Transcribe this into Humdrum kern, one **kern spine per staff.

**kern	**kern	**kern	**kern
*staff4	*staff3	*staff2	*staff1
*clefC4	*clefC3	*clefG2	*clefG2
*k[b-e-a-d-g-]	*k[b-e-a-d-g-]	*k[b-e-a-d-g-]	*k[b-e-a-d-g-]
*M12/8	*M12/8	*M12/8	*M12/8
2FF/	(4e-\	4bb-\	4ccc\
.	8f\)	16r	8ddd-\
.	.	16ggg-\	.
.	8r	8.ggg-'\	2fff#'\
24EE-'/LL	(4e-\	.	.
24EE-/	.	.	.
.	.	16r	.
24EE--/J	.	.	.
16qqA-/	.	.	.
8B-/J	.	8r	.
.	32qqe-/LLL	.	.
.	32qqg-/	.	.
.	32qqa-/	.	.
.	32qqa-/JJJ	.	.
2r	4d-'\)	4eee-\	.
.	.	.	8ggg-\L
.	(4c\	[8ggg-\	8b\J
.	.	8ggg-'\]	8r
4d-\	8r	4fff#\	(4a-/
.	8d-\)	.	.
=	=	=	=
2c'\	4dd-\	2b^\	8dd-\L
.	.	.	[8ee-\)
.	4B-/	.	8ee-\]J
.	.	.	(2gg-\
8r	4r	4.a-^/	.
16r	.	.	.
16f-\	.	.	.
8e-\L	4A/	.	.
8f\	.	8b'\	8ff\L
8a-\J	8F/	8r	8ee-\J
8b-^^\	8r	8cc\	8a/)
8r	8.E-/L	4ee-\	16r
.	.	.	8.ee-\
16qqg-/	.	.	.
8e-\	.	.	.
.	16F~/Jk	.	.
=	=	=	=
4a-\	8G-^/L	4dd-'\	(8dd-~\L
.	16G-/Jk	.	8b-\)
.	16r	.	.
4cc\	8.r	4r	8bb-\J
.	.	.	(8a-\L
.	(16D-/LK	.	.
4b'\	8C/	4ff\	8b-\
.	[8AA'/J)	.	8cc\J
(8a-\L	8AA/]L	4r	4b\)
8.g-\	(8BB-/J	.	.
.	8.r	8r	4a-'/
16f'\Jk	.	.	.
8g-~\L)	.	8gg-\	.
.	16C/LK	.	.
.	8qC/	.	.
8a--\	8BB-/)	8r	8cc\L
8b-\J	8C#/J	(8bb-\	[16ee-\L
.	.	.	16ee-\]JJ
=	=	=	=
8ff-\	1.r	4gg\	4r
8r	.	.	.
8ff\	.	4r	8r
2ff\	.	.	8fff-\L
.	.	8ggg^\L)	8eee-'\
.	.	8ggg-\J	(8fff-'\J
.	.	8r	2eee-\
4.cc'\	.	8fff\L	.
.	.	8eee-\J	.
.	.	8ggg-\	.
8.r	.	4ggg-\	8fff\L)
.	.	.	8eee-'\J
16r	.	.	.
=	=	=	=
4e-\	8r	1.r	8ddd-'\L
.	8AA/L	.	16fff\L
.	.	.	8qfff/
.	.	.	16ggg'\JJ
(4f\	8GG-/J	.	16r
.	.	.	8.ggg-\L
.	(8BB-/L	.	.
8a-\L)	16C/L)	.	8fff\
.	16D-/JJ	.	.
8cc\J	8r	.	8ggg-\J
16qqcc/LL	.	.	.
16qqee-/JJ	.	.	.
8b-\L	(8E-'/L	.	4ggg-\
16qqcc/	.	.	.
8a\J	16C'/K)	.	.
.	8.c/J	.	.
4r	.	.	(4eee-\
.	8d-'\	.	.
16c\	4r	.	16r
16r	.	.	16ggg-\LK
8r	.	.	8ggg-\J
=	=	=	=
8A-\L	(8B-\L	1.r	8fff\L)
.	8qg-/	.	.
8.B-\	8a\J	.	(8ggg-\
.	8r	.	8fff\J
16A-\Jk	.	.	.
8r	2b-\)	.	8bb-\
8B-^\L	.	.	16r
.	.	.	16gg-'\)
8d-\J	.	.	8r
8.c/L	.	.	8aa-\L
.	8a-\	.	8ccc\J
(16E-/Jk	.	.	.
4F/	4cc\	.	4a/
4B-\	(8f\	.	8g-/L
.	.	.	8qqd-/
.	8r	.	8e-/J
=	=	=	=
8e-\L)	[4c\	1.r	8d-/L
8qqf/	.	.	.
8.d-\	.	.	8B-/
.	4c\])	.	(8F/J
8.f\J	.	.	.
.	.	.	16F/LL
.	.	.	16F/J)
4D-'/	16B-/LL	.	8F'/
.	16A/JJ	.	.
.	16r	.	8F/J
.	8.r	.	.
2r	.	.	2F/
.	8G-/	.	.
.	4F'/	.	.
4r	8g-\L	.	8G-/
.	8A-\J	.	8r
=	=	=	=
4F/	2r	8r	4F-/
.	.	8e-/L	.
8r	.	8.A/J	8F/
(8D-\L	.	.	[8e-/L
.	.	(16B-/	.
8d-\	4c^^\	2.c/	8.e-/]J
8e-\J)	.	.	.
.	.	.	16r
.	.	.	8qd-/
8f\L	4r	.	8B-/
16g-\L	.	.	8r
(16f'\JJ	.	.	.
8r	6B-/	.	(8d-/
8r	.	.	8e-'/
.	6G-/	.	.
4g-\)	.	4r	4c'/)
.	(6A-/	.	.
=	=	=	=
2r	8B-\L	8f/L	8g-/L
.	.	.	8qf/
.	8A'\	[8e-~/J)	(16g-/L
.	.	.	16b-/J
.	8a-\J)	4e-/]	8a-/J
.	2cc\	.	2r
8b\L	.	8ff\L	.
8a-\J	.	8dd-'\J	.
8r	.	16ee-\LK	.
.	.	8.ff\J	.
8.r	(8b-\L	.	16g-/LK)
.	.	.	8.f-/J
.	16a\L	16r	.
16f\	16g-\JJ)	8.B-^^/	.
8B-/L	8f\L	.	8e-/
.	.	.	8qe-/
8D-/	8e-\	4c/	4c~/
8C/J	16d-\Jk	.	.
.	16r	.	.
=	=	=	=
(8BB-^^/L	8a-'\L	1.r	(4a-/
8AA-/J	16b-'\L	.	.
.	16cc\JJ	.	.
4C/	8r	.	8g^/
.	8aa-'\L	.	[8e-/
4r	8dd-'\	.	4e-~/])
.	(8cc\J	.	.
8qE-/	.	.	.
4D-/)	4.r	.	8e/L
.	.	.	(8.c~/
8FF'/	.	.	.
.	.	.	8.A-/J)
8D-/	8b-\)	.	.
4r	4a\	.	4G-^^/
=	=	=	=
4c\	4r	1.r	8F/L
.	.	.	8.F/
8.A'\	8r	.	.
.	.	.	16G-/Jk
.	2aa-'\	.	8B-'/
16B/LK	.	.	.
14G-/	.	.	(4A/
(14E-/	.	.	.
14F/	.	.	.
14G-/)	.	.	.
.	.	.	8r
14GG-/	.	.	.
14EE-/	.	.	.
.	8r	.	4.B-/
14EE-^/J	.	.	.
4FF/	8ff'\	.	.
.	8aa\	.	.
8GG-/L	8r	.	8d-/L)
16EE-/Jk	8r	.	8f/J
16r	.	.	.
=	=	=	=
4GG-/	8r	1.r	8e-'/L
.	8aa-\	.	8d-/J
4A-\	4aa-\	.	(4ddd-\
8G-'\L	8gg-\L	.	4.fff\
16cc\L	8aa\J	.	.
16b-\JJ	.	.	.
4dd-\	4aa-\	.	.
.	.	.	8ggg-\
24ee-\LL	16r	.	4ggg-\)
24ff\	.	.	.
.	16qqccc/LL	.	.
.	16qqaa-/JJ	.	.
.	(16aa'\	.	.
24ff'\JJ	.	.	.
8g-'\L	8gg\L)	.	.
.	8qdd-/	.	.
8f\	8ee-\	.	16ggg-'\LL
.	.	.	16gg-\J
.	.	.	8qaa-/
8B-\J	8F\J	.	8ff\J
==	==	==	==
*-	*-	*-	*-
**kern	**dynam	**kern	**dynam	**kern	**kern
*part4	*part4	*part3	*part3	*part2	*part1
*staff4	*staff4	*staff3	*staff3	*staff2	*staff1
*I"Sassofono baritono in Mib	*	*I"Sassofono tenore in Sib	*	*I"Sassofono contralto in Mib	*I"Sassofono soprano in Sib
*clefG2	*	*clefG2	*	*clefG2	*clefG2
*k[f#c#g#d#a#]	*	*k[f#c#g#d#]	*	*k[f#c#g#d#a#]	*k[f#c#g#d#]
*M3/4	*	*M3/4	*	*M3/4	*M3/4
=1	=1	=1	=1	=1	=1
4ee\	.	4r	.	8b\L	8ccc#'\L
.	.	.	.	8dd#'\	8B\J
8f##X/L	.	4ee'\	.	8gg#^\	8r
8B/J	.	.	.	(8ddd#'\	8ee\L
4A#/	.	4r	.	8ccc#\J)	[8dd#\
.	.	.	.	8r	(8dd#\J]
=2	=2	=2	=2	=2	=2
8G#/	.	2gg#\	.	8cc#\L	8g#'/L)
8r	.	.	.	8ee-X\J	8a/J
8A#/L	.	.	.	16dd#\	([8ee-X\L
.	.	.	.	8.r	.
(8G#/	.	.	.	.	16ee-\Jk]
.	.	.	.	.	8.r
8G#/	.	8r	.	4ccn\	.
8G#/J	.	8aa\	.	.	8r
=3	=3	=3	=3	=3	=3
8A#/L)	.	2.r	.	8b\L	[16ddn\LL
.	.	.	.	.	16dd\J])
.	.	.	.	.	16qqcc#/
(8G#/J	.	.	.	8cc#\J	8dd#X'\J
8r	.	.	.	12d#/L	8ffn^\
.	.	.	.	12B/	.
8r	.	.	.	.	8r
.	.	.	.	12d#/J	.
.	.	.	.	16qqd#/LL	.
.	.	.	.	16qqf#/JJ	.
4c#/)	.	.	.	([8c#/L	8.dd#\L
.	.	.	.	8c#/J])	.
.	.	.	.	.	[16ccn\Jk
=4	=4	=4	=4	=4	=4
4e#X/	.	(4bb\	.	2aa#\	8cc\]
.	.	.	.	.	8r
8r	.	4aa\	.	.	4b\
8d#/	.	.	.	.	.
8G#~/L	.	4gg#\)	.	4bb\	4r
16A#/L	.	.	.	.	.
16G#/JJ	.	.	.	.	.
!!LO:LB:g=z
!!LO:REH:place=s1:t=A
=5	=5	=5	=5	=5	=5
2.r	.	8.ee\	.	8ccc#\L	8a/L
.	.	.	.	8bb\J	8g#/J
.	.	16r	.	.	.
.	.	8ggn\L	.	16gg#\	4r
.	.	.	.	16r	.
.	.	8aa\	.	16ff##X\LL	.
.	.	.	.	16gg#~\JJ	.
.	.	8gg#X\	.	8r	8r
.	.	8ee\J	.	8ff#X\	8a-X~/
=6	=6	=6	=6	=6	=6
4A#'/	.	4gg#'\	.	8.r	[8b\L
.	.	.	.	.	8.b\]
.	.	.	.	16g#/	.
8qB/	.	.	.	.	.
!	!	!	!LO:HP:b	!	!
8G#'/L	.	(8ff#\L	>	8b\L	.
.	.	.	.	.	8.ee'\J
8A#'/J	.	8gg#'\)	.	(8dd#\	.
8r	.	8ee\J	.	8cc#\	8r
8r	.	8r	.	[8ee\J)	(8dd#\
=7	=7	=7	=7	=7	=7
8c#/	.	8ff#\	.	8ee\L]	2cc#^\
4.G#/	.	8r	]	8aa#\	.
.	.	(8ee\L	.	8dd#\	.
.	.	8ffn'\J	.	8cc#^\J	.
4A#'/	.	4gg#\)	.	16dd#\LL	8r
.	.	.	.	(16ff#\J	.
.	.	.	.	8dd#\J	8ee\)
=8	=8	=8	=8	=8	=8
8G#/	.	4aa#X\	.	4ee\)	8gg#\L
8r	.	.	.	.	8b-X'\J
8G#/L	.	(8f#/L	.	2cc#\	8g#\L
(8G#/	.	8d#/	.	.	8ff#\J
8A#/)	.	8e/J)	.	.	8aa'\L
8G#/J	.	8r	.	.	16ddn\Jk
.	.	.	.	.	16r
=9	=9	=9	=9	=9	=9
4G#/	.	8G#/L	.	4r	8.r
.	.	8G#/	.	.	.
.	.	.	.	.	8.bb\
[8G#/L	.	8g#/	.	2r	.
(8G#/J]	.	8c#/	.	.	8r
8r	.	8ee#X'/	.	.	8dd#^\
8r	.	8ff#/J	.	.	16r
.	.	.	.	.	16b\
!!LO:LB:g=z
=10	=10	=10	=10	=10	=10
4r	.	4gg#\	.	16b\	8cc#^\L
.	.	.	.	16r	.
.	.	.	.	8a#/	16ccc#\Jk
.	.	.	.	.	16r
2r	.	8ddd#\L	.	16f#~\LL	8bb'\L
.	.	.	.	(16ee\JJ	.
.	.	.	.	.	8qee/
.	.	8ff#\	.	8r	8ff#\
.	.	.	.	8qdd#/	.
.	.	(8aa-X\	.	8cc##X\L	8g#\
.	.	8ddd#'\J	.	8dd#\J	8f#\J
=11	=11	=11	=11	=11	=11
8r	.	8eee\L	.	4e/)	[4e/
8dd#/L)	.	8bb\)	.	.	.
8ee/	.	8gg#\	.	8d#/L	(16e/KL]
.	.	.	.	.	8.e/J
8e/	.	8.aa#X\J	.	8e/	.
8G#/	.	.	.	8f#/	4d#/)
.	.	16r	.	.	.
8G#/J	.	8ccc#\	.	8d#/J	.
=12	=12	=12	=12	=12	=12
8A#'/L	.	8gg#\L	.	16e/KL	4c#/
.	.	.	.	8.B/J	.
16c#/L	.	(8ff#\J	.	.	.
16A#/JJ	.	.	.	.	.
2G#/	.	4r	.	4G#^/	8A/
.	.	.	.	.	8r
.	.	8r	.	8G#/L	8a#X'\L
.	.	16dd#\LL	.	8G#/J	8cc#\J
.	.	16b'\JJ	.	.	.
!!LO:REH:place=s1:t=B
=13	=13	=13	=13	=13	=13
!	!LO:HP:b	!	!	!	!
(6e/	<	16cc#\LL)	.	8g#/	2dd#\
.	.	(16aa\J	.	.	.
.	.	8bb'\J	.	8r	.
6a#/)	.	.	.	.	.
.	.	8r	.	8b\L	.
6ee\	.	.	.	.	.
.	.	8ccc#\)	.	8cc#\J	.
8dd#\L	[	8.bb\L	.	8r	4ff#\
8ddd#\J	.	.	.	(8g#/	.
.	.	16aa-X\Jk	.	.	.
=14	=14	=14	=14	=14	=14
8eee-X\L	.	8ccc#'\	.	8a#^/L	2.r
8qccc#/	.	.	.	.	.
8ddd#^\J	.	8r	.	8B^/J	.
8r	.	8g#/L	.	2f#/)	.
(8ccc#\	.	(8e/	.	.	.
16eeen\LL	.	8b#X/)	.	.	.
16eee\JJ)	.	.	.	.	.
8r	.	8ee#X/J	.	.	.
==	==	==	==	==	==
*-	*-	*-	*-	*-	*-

··········

> **DETTAGLI ESERCIZIO**: Individua nei dati qui sopra ogni riga che contiene la stringa "kern" e ricopiala per intero.

> **RISPOSTA AL COMPITO**:
Transcribe this into Humdrum kern, one **kern spine per staff.
**kern	**kern	**kern	**kern
**kern	**dynam	**kern	**dynam	**kern	**kern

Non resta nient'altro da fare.